* WORK ORDER:
Could the records below please be retyped exactly, with their pictures left out?

(Closed vertex rings)
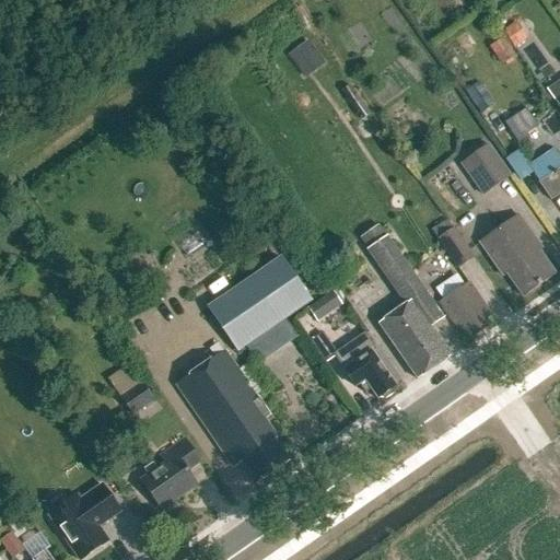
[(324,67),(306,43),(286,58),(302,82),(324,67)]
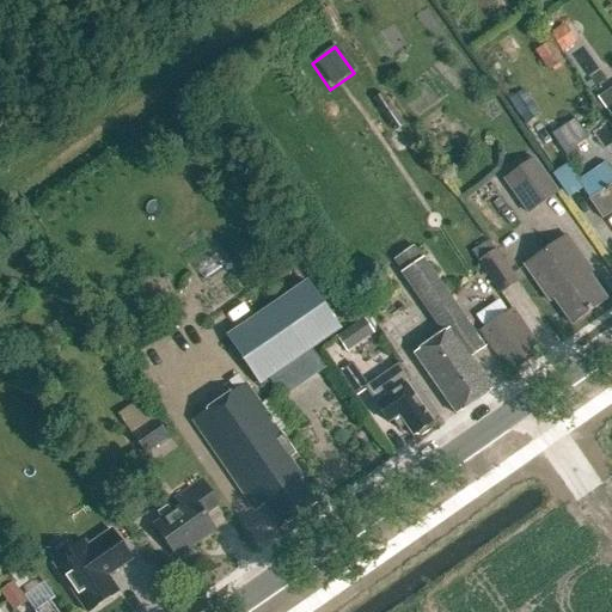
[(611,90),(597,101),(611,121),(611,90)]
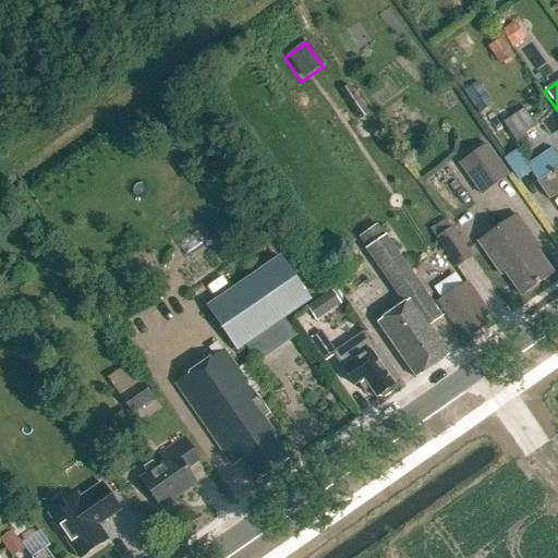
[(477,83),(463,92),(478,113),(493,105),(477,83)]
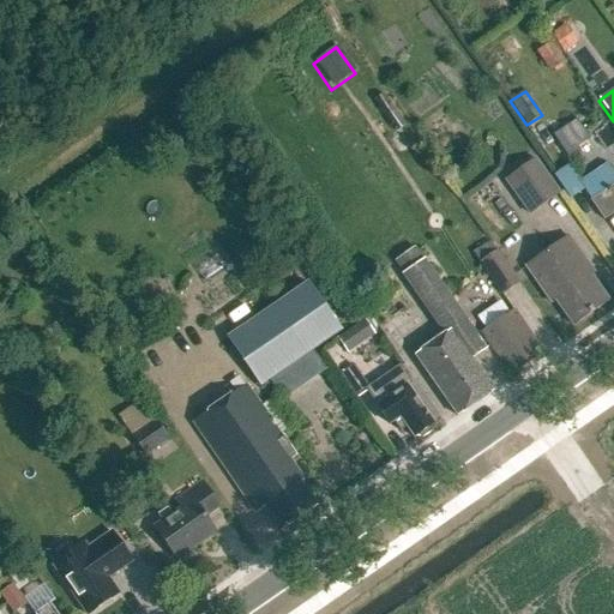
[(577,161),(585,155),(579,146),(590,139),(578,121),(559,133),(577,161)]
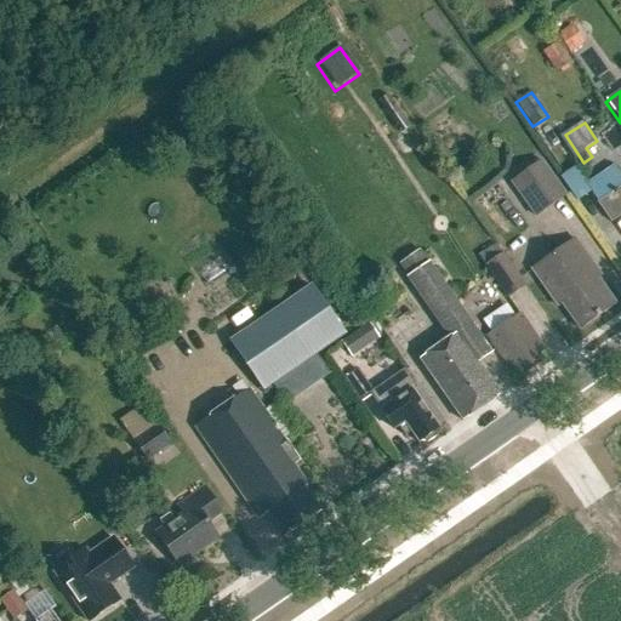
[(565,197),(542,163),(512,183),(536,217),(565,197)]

* ANSWER TO THE EXERCISE:
[(324,67),(306,43),(286,58),(302,82),(324,67)]
[(611,90),(597,101),(611,121),(611,90)]
[(477,83),(463,92),(478,113),(493,105),(477,83)]
[(577,161),(585,155),(579,146),(590,139),(578,121),(559,133),(577,161)]
[(565,197),(542,163),(512,183),(536,217),(565,197)]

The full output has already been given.